This exercise calls for the data below to be retyped exactly, minus any images.

_Material provided_.
──────

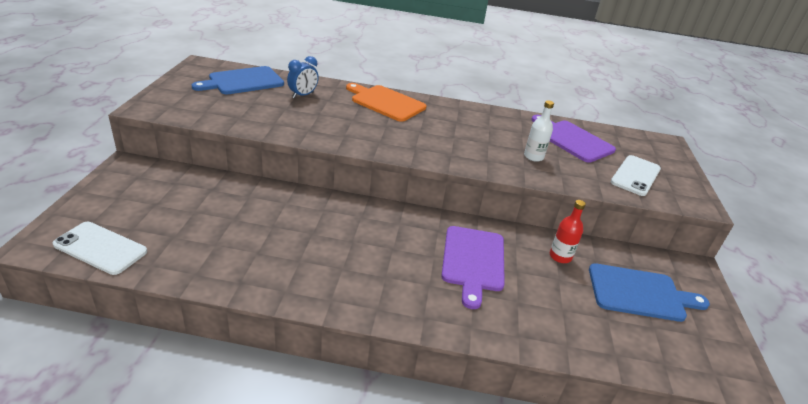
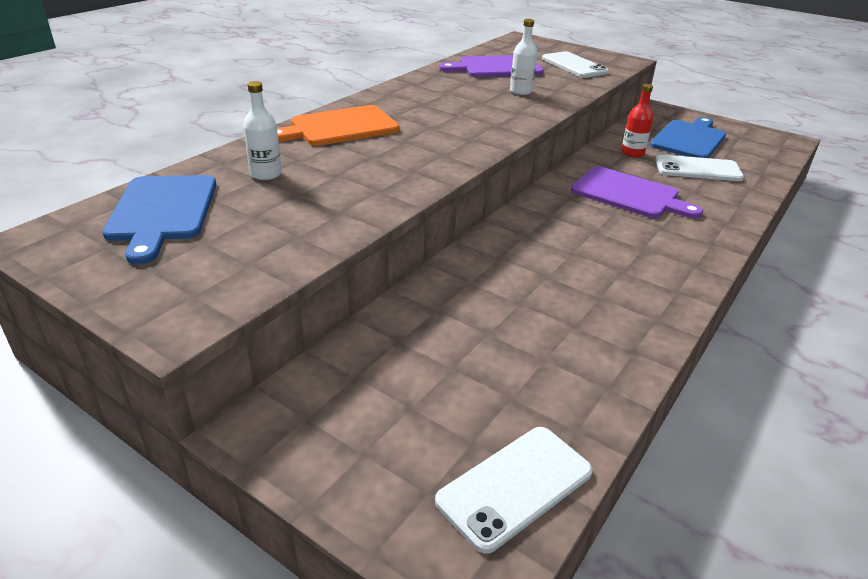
camera: 60 degrees left, 0 degrees up
(303, 95) = (266, 174): blue clock -> white bottle
(571, 302) = (698, 169): none -> white phone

──────

_Response to the exercise_.
camera: 60 degrees left, 0 degrees up
(303, 95) = (266, 174): blue clock -> white bottle
(571, 302) = (698, 169): none -> white phone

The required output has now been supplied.